# Problem to work on:
The records must be repeated exactly and in their entirety.

Information provided section start

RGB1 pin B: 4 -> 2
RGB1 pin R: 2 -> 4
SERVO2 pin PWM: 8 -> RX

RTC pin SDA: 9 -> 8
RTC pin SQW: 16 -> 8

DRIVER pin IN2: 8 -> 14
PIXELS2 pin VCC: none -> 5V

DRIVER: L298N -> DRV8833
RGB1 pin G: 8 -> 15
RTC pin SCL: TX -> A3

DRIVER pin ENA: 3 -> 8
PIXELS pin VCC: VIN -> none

Information provided section end

# Task output:
RGB1 pin B: 4 -> 2
RGB1 pin R: 2 -> 4
SERVO2 pin PWM: 8 -> RX

RTC pin SDA: 9 -> 8
RTC pin SQW: 16 -> 8

DRIVER pin IN2: 8 -> 14
PIXELS2 pin VCC: none -> 5V

DRIVER: L298N -> DRV8833
RGB1 pin G: 8 -> 15
RTC pin SCL: TX -> A3

DRIVER pin ENA: 3 -> 8
PIXELS pin VCC: VIN -> none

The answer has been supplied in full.